** Work request **
An exact copy of every entry is the answer here, with no pictures.

Data excerpts:
□ □ □ □

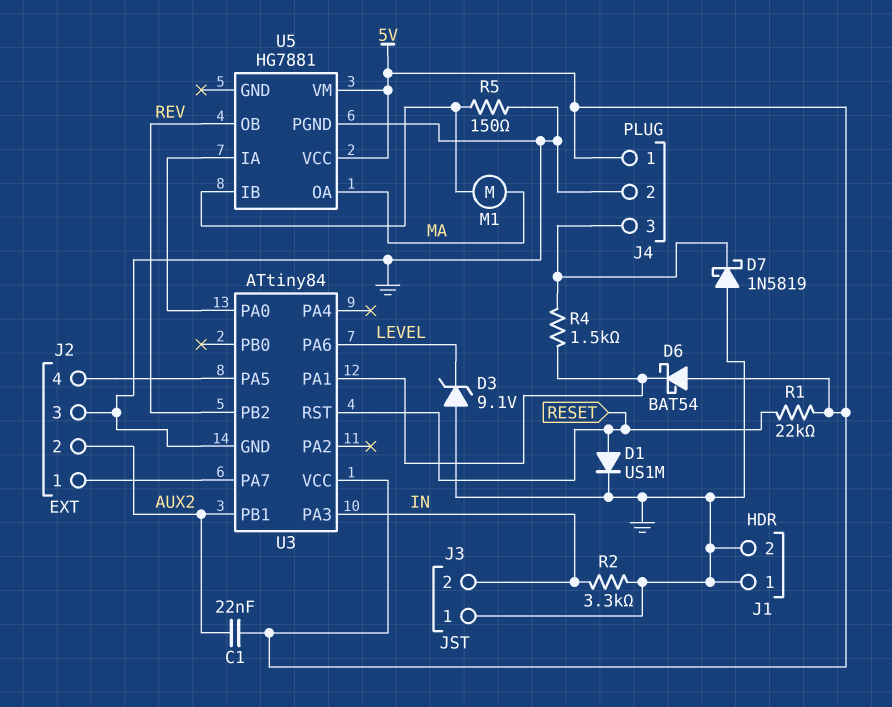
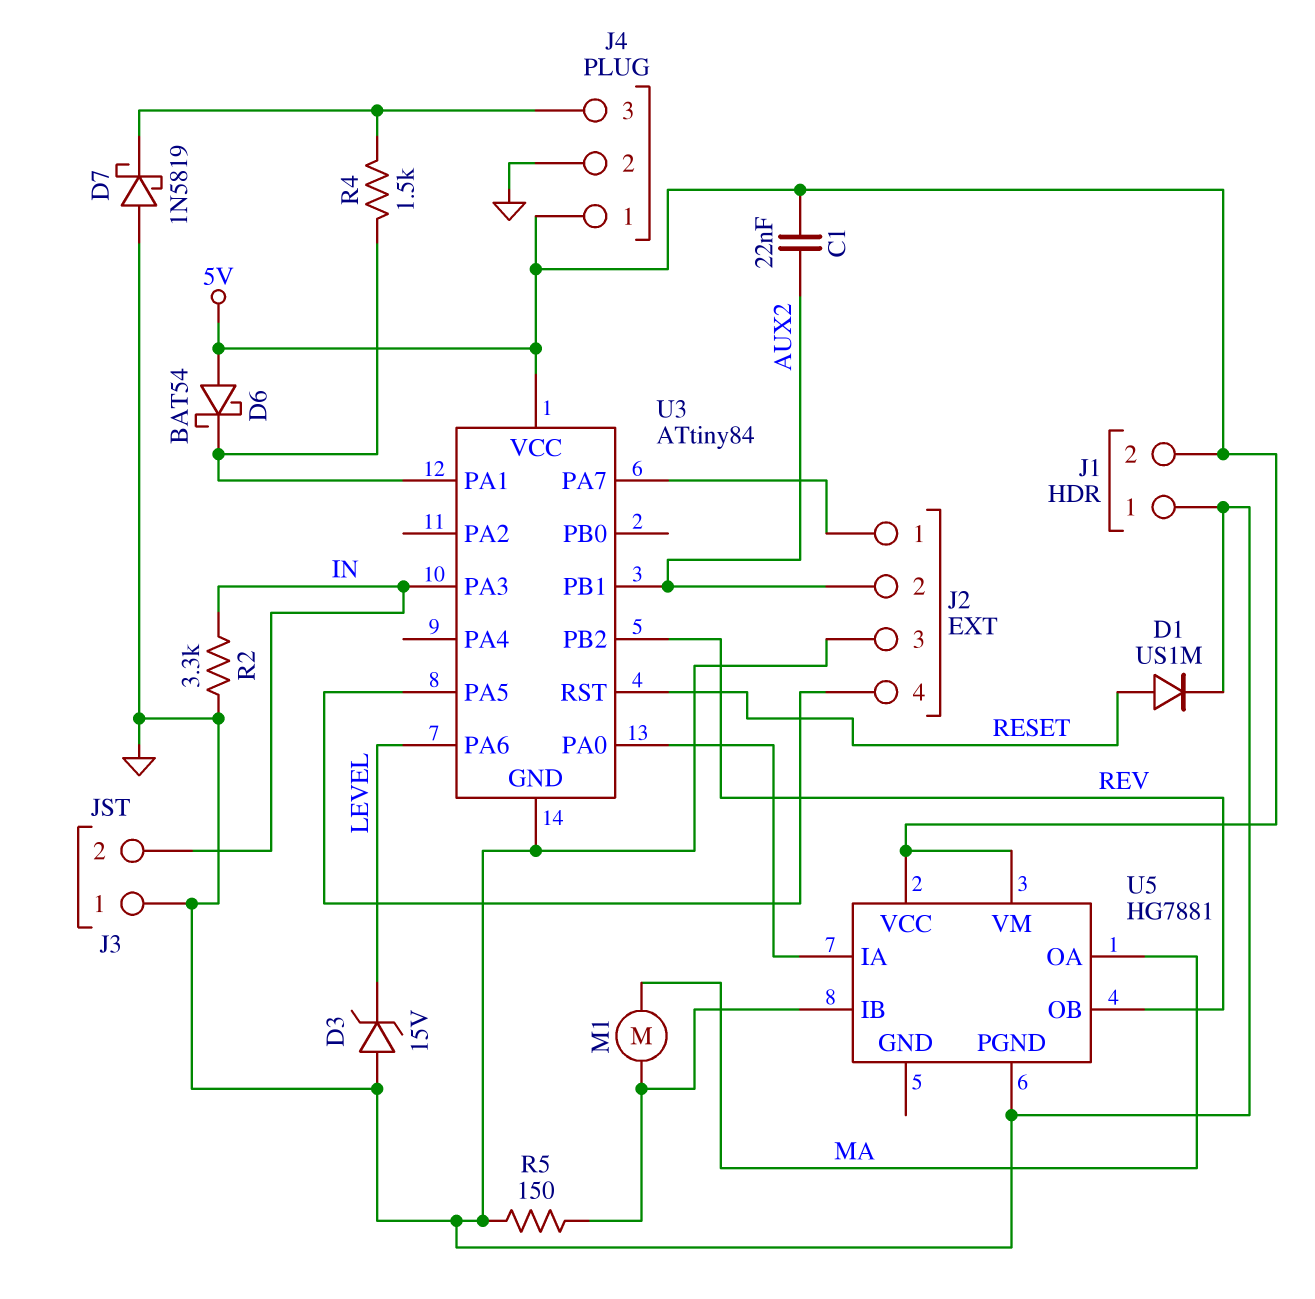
D3: zener 9.1V (A GND, K LEVEL) -> zener 15V (A GND, K LEVEL)
J1 pin 2: GND -> 5V
R1: 22k (5V, RESET) -> none

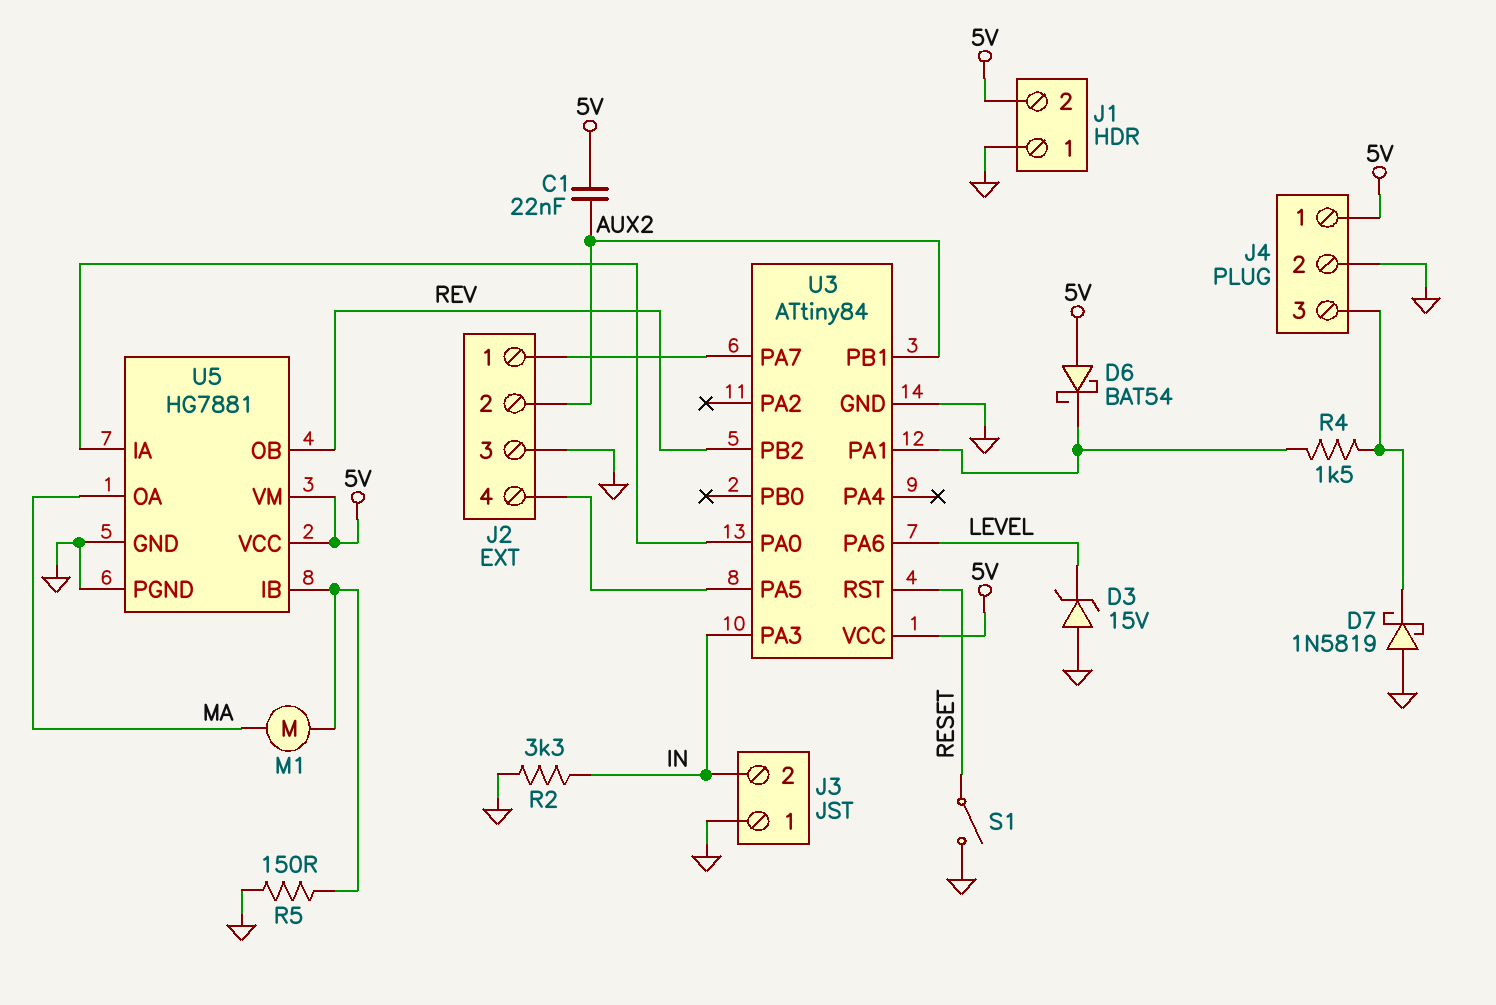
D1: diode US1M (A RESET, K GND) -> none
S1: none -> switch (GND, RESET)
U5 pin GND: none -> GND

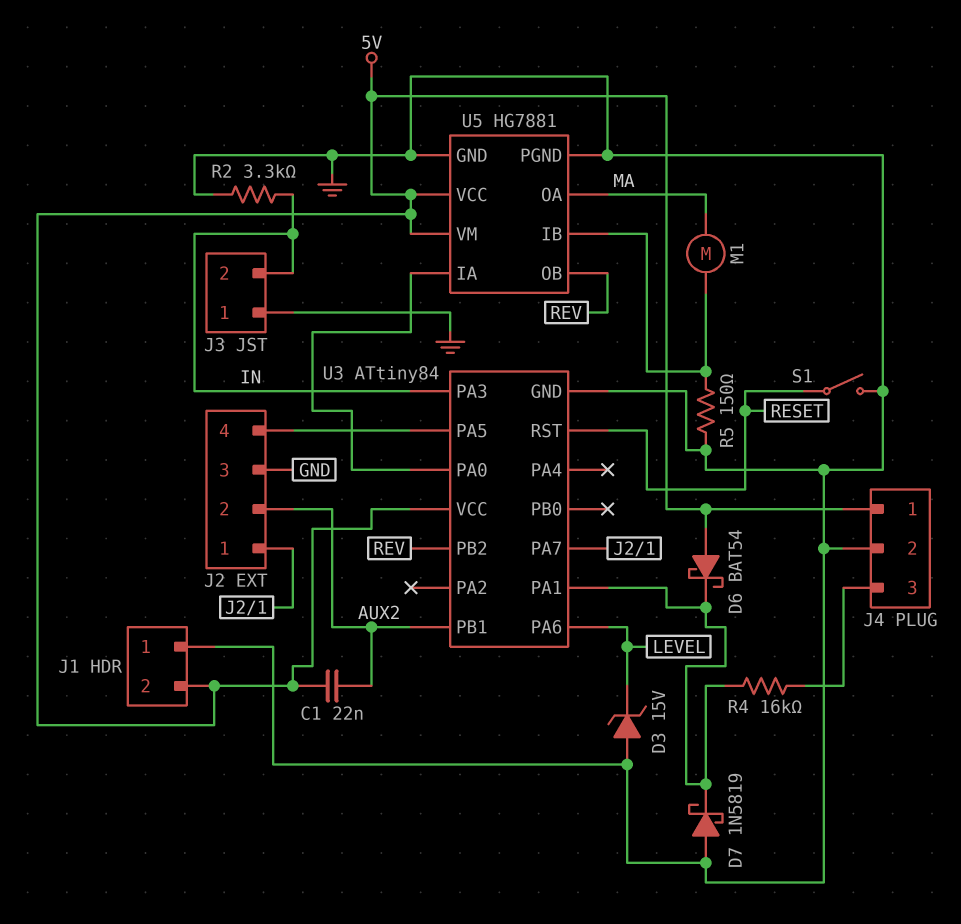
D7: schottky 1N5819 (A GND, K J4/3) -> schottky 1N5819 (A GND, K U3/PA1)
R4: 1.5k (J4/3, U3/PA1) -> 16k (J4/3, U3/PA1)

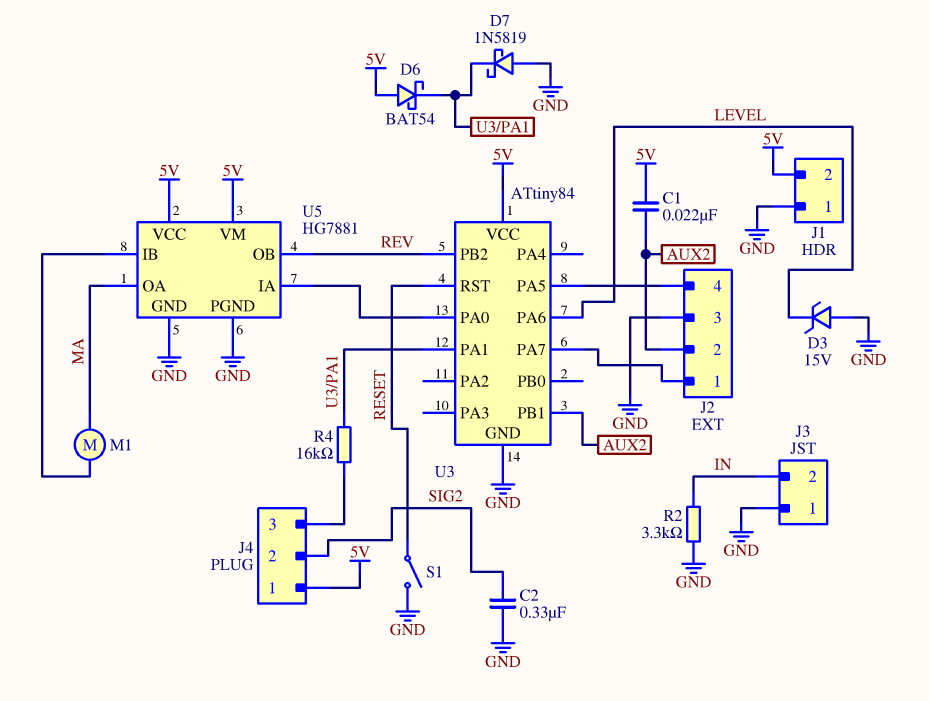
C2: none -> 330nF (GND, SIG2)
J4 pin 2: GND -> SIG2
R5: 150 (GND, U5/IB) -> none
U3 pin PA3: IN -> none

□ □ □ □

** Answer to this problem **
D3: zener 9.1V (A GND, K LEVEL) -> zener 15V (A GND, K LEVEL)
J1 pin 2: GND -> 5V
R1: 22k (5V, RESET) -> none

D1: diode US1M (A RESET, K GND) -> none
S1: none -> switch (GND, RESET)
U5 pin GND: none -> GND

D7: schottky 1N5819 (A GND, K J4/3) -> schottky 1N5819 (A GND, K U3/PA1)
R4: 1.5k (J4/3, U3/PA1) -> 16k (J4/3, U3/PA1)

C2: none -> 330nF (GND, SIG2)
J4 pin 2: GND -> SIG2
R5: 150 (GND, U5/IB) -> none
U3 pin PA3: IN -> none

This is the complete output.